▶ [Available data]:
★ ★ ★ ★ ★ ★ ★

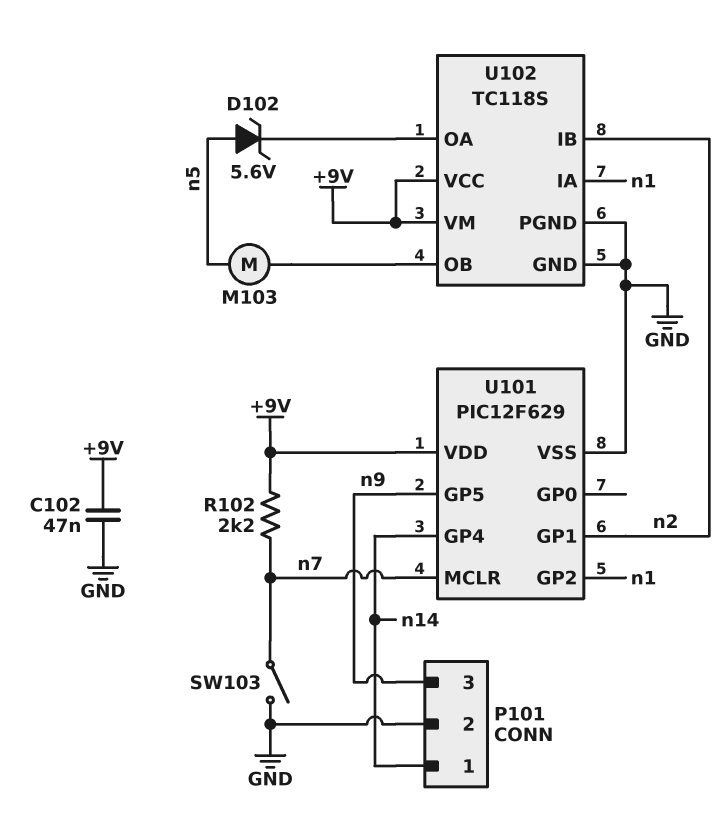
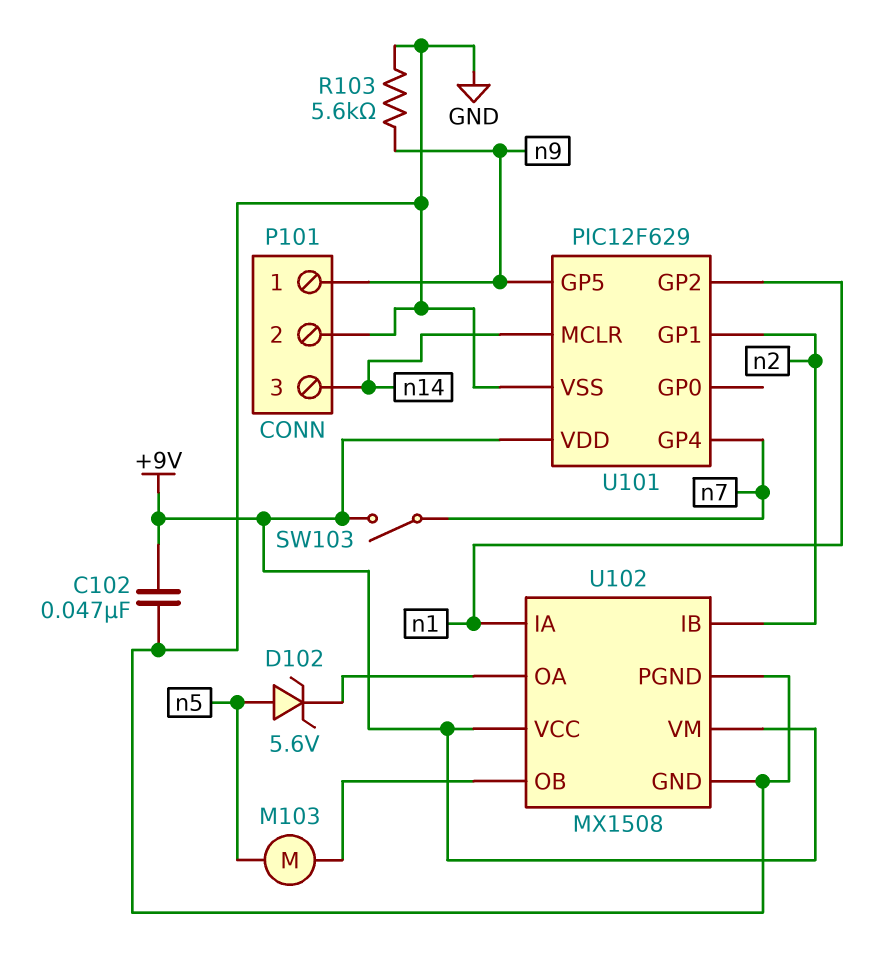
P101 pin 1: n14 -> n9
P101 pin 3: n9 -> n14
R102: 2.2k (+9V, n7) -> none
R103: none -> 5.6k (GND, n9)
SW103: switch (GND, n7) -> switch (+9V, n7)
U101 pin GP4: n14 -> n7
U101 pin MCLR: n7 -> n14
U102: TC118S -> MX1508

★ ★ ★ ★ ★ ★ ★

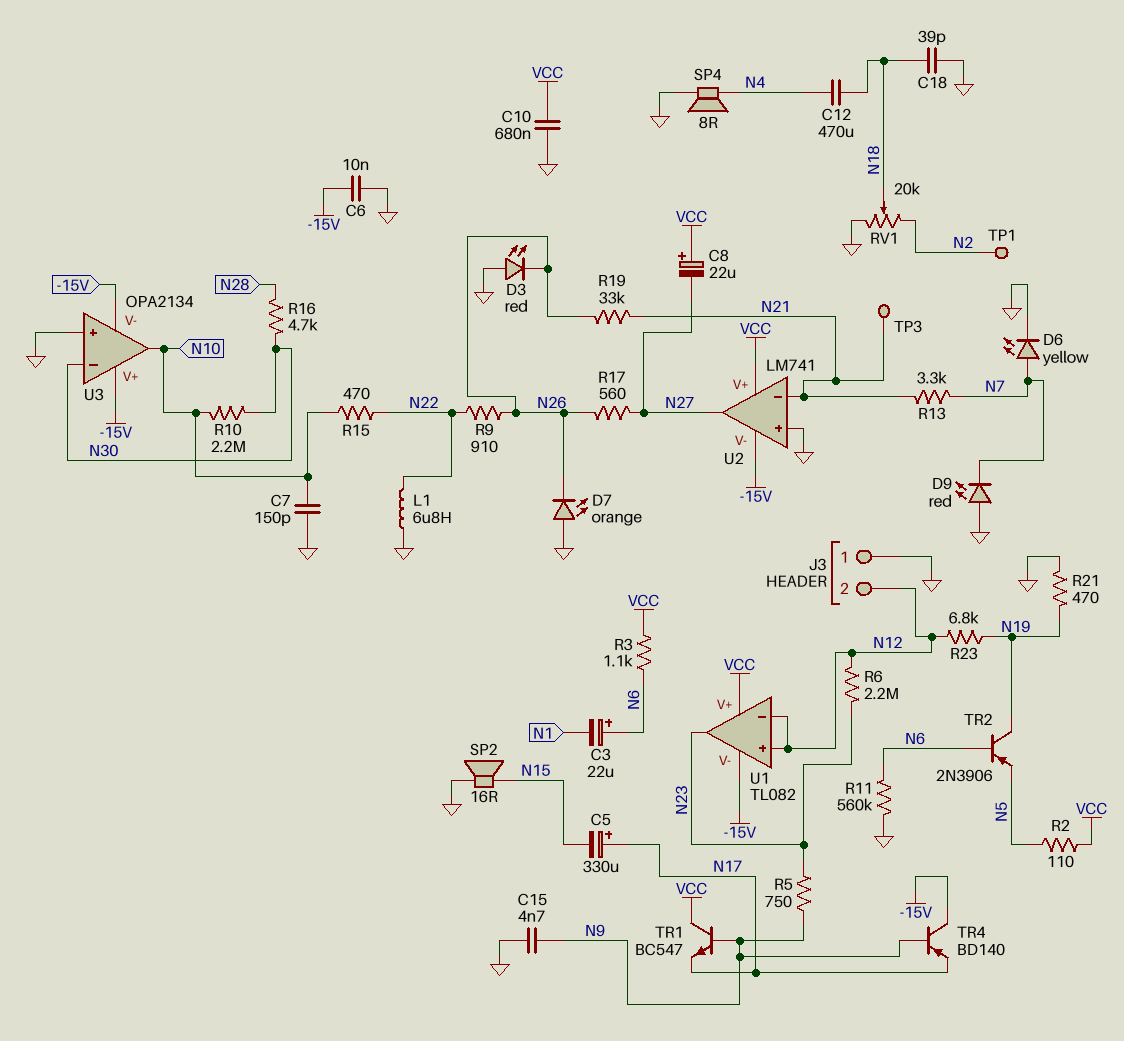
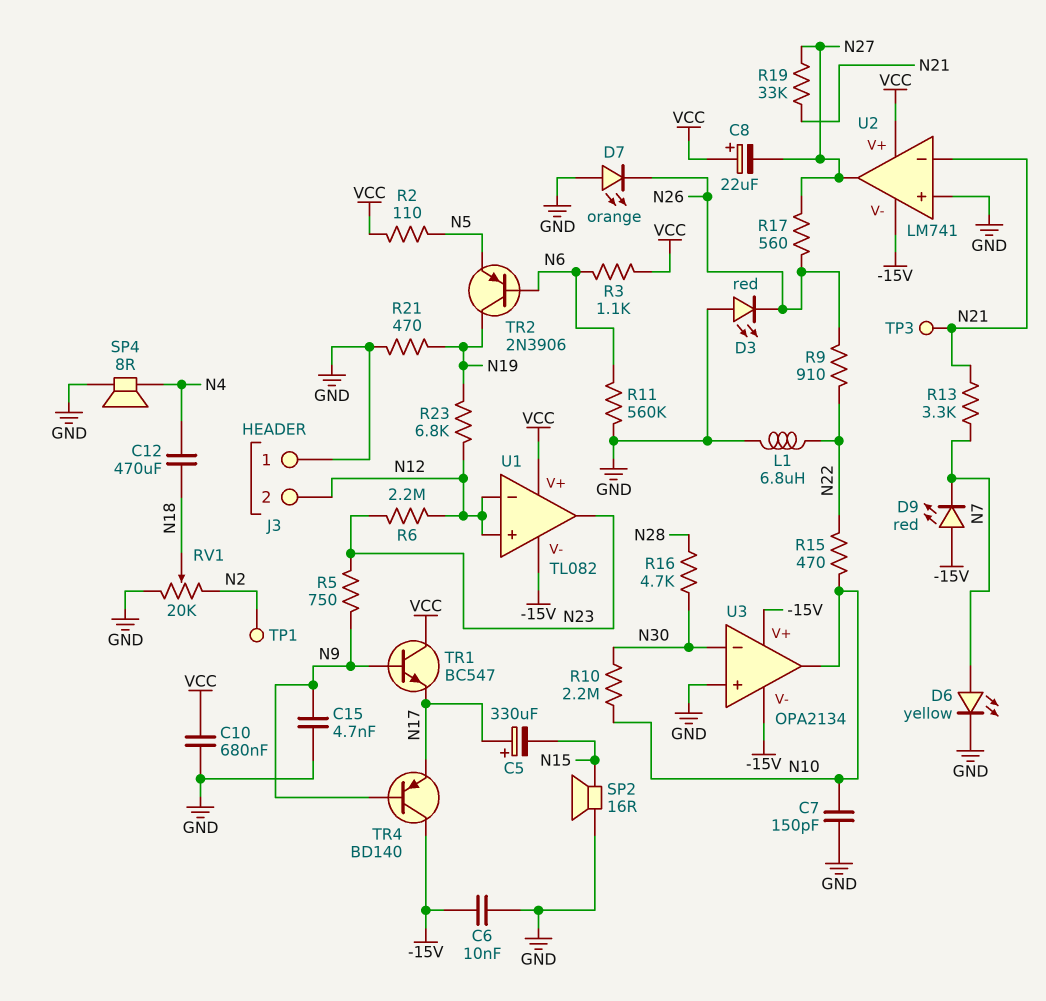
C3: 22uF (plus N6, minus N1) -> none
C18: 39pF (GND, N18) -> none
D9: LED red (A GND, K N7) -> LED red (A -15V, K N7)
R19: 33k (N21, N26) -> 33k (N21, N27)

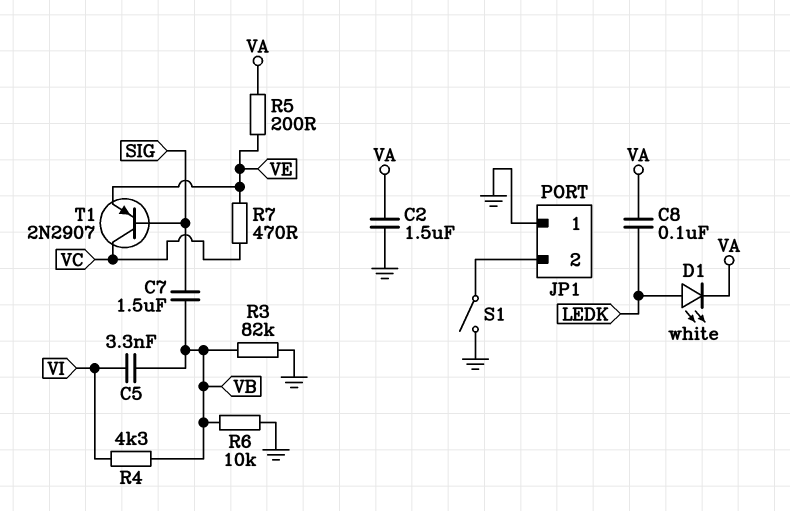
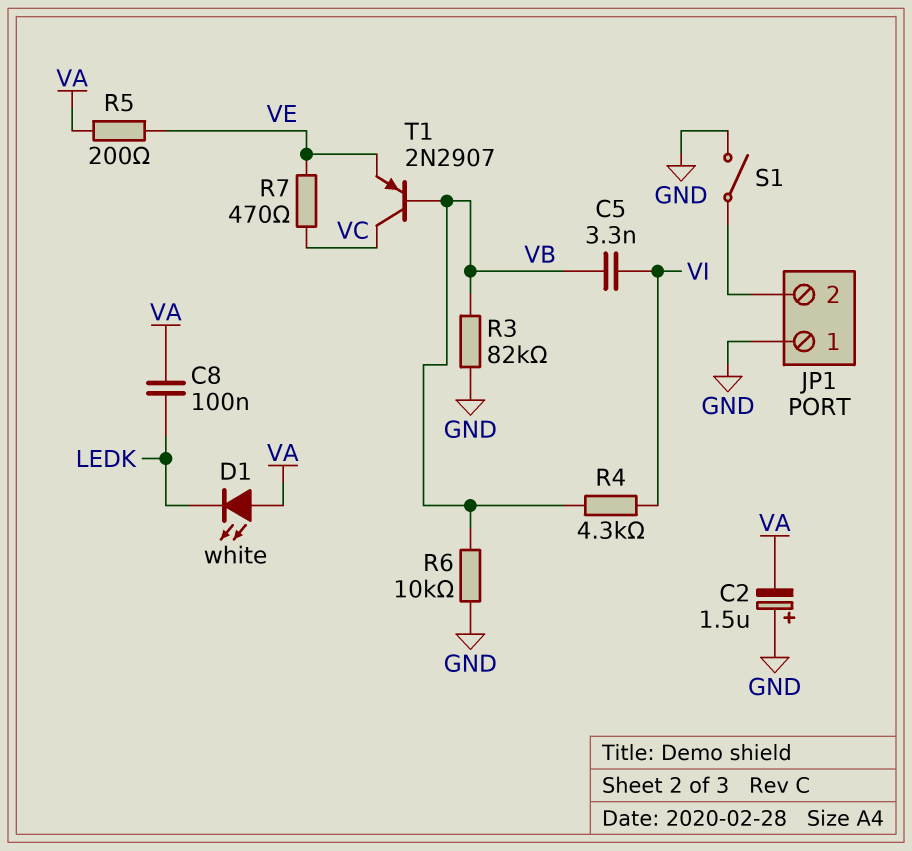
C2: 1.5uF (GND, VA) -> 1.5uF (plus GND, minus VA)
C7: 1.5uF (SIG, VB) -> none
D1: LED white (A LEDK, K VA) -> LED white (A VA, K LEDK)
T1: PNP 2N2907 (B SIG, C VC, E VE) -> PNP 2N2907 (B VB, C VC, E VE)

★ ★ ★ ★ ★ ★ ★

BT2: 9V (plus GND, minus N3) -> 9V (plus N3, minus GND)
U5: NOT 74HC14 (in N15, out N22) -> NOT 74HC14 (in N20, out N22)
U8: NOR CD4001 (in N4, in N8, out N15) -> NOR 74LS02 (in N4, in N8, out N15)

★ ★ ★ ★ ★ ★ ★

▶ [Problem details]: Above are some records. Reproduce the lines from the one with "D9: LED red" down to the one with "T1: PNP 2N2907", keeping both, and leave every picture out.

▶ [Response to the task]:
D9: LED red (A GND, K N7) -> LED red (A -15V, K N7)
R19: 33k (N21, N26) -> 33k (N21, N27)

C2: 1.5uF (GND, VA) -> 1.5uF (plus GND, minus VA)
C7: 1.5uF (SIG, VB) -> none
D1: LED white (A LEDK, K VA) -> LED white (A VA, K LEDK)
T1: PNP 2N2907 (B SIG, C VC, E VE) -> PNP 2N2907 (B VB, C VC, E VE)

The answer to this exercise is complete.